• _WHAT IS REQUIRED_: Output the entries exactly. Start at the first line, finish with the line containing "(574, 154) = (525, 151): black", and omit the pictures.

%%

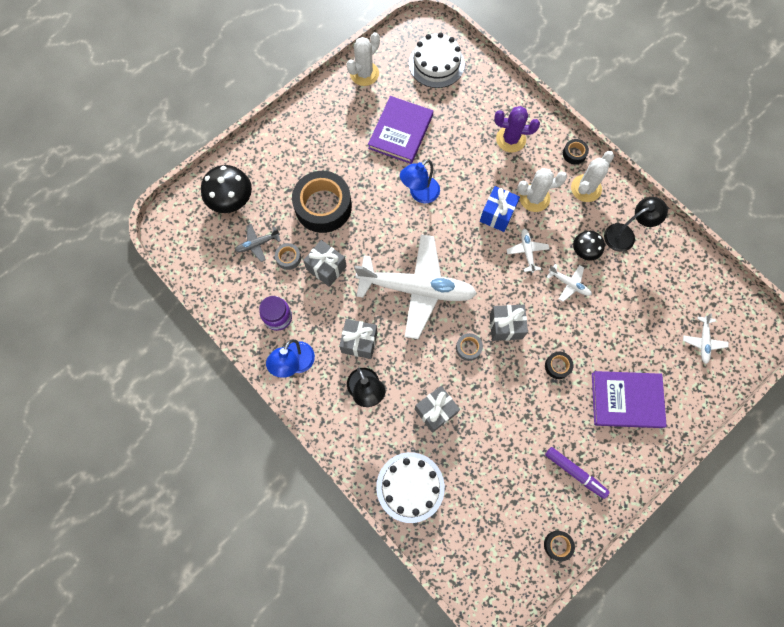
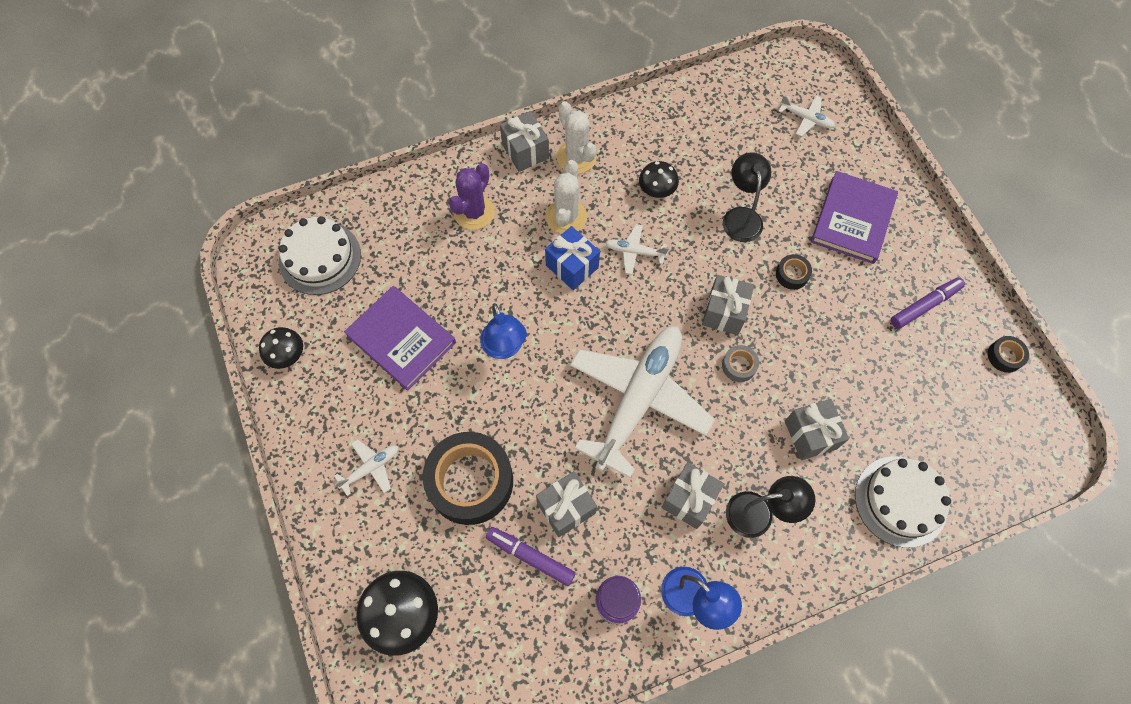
camera: 70 degrees left, 5 degrees down
(258, 244) = (491, 596): grey plane -> none
(288, 258) = (531, 557): grey tape -> purple marker
(364, 74) = (287, 355): white cactus -> black mushroom
(569, 284) = (693, 223): white plane -> white plane (370, 468)
(574, 154) = (525, 151): black tape -> grey gift
(625, 235) = (652, 141): black lamp -> black lamp (741, 216)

%%

• _ANSWER TO THE EXERCISE_:
camera: 70 degrees left, 5 degrees down
(258, 244) = (491, 596): grey plane -> none
(288, 258) = (531, 557): grey tape -> purple marker
(364, 74) = (287, 355): white cactus -> black mushroom
(569, 284) = (693, 223): white plane -> white plane (370, 468)
(574, 154) = (525, 151): black tape -> grey gift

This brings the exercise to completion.